BEGIN DATA FOR THE TASK

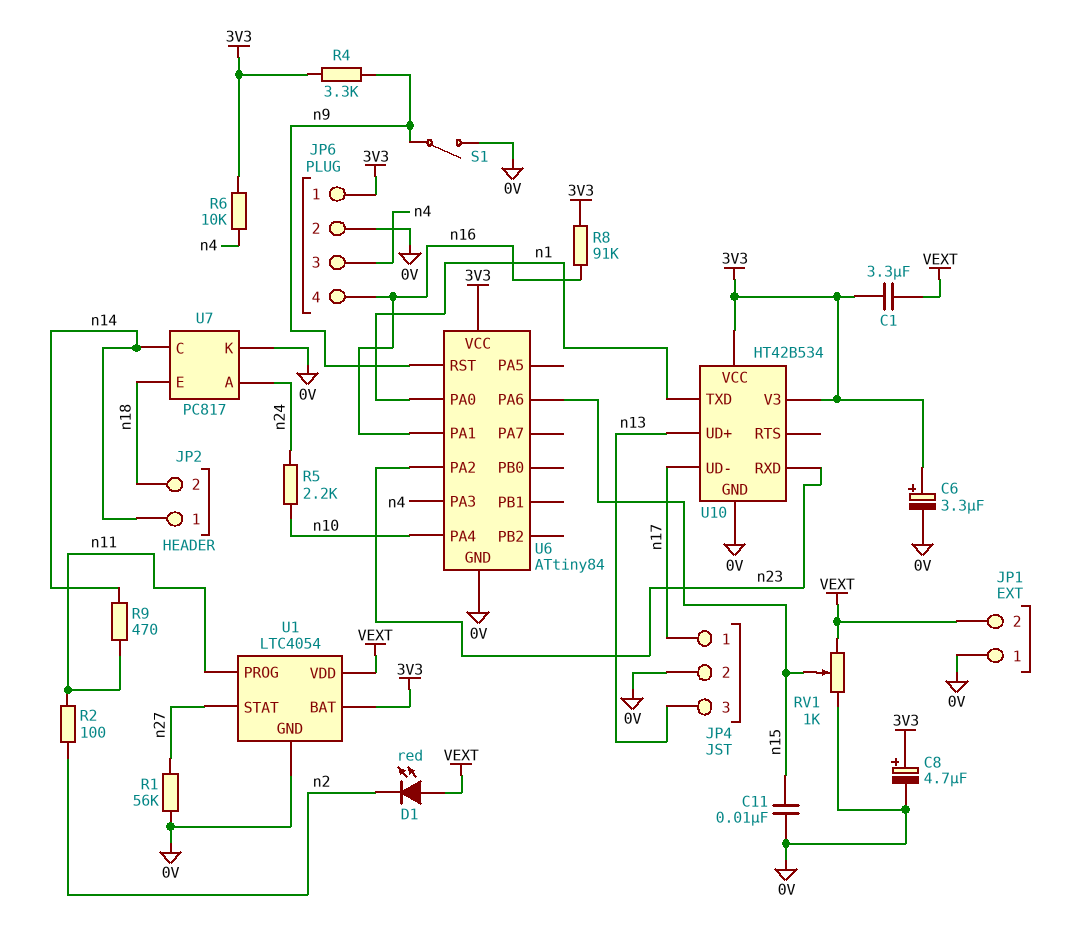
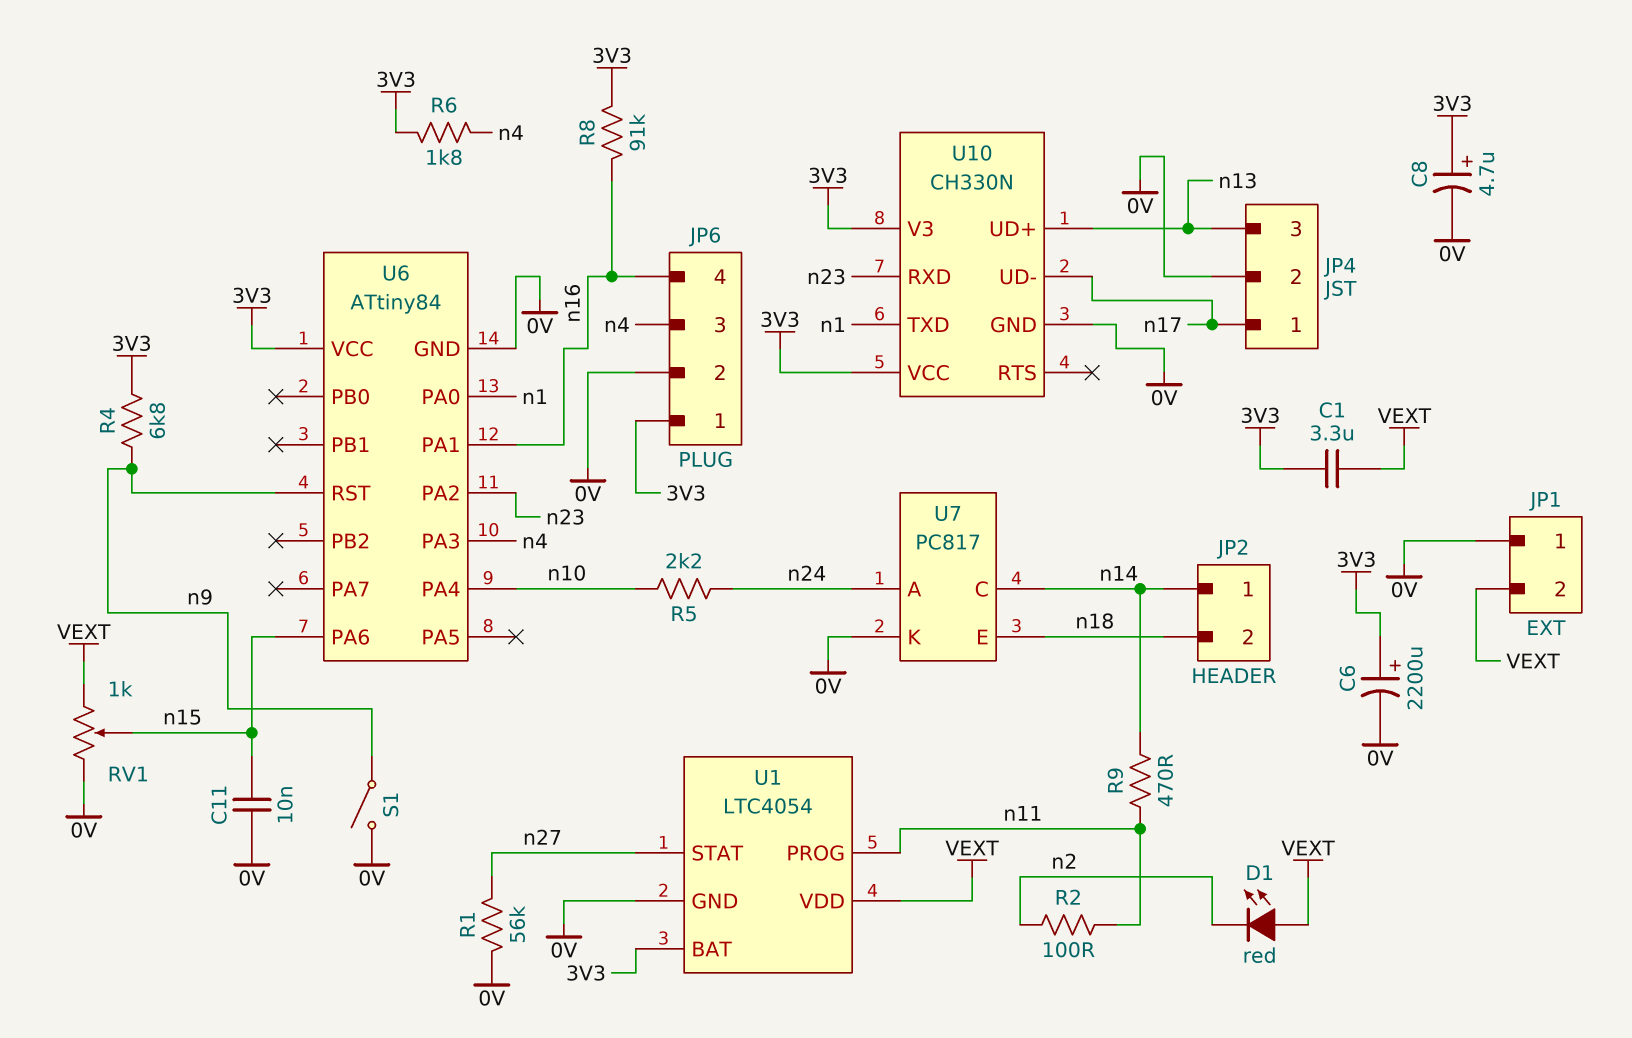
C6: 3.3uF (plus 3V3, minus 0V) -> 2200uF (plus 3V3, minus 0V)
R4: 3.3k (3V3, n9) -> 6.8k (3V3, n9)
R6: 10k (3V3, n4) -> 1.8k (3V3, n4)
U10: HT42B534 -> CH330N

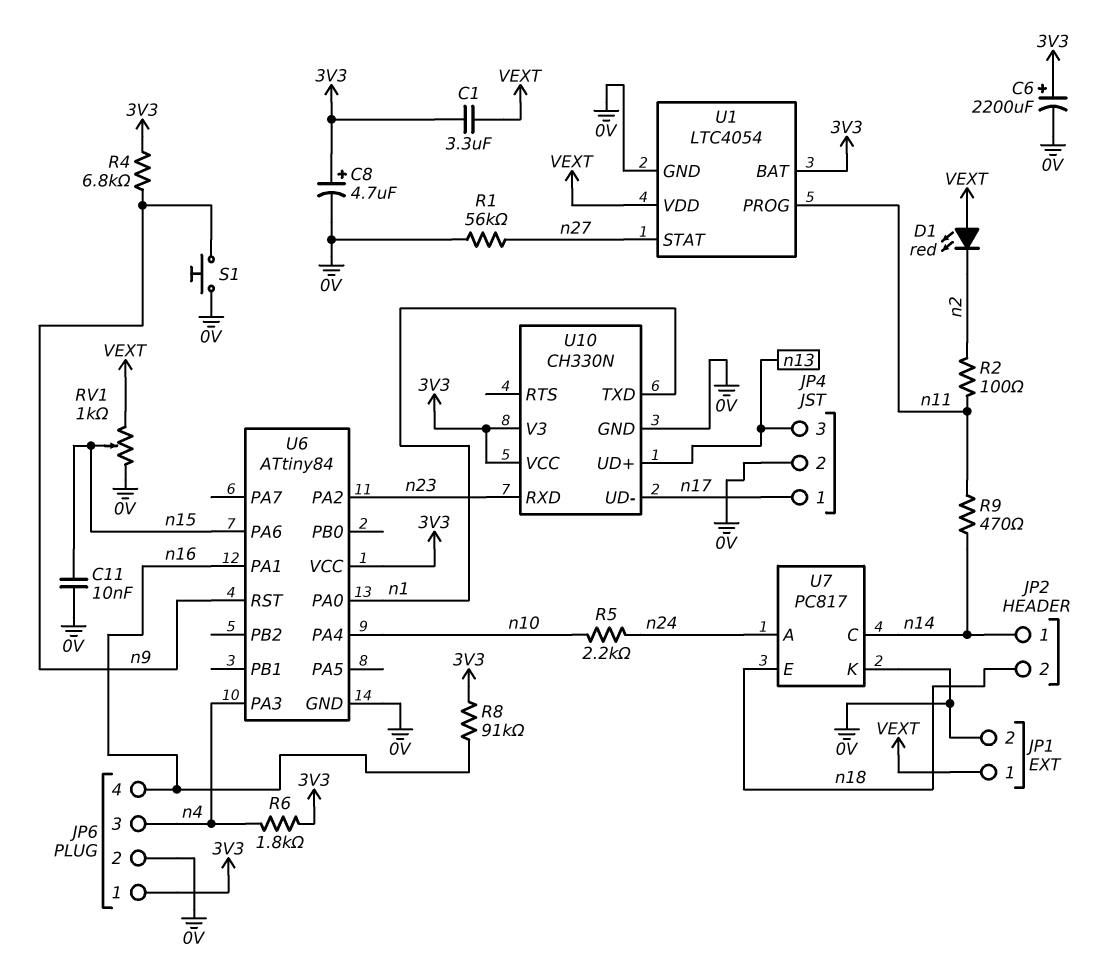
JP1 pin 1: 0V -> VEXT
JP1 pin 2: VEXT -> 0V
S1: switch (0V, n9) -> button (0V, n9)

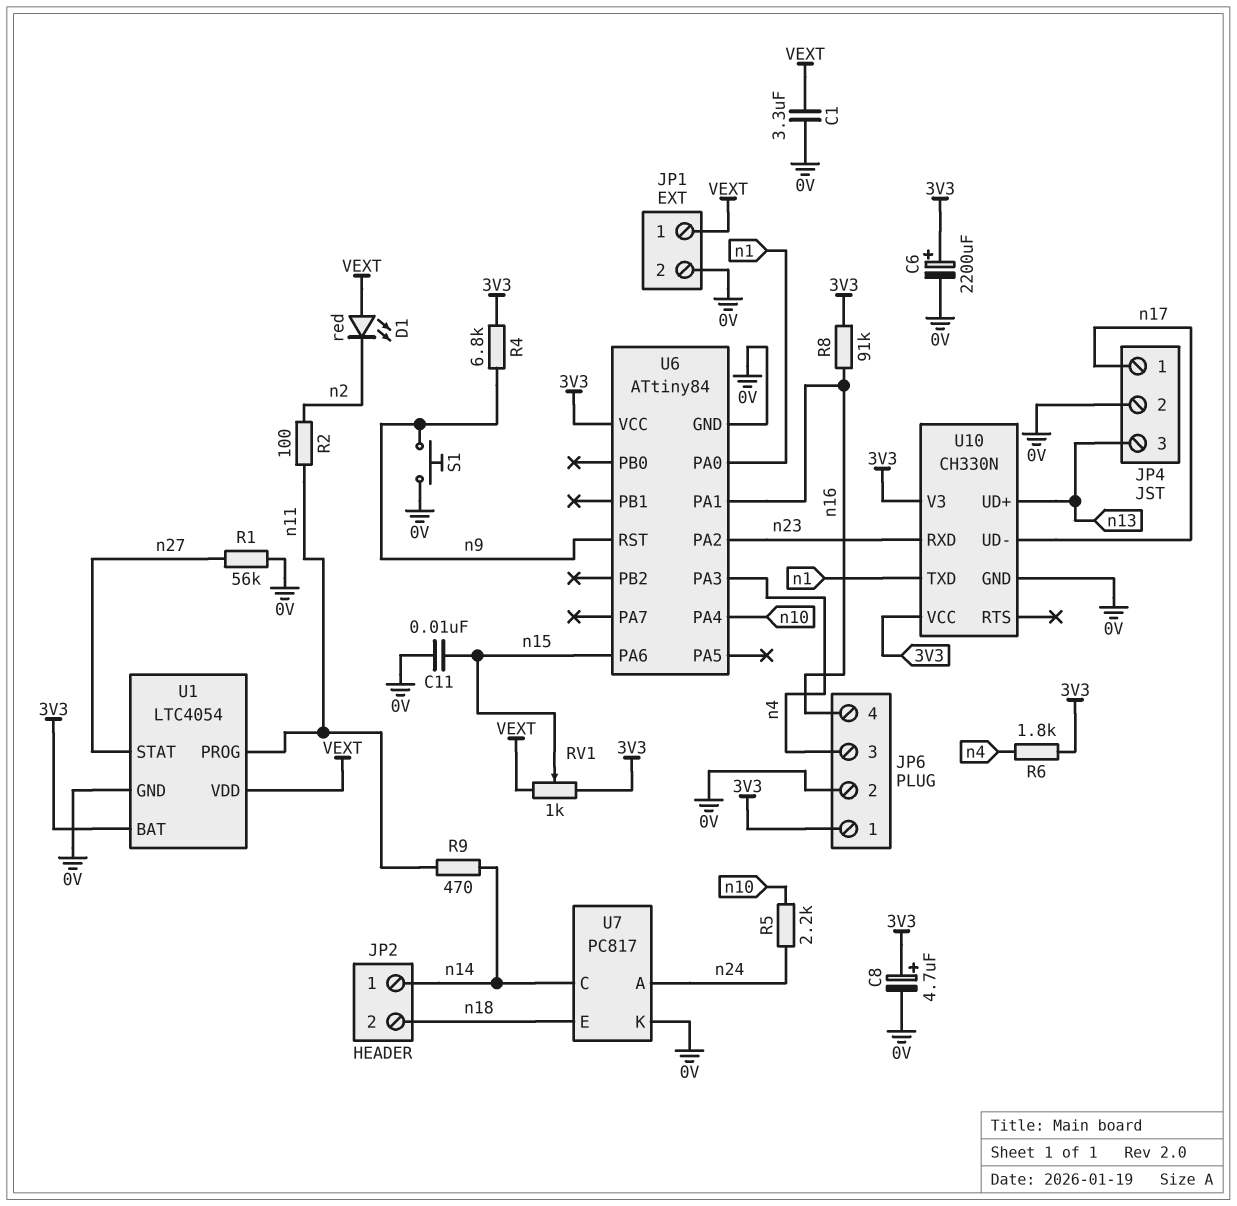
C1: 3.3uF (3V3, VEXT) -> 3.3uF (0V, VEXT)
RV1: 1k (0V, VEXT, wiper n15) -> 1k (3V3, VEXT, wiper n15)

END DATA FOR THE TASK

[WHAT IS BEING ASKED]
Exclude the pictures. Write out the remaining data exactly.

[EXPECTED ANSWER]
C6: 3.3uF (plus 3V3, minus 0V) -> 2200uF (plus 3V3, minus 0V)
R4: 3.3k (3V3, n9) -> 6.8k (3V3, n9)
R6: 10k (3V3, n4) -> 1.8k (3V3, n4)
U10: HT42B534 -> CH330N

JP1 pin 1: 0V -> VEXT
JP1 pin 2: VEXT -> 0V
S1: switch (0V, n9) -> button (0V, n9)

C1: 3.3uF (3V3, VEXT) -> 3.3uF (0V, VEXT)
RV1: 1k (0V, VEXT, wiper n15) -> 1k (3V3, VEXT, wiper n15)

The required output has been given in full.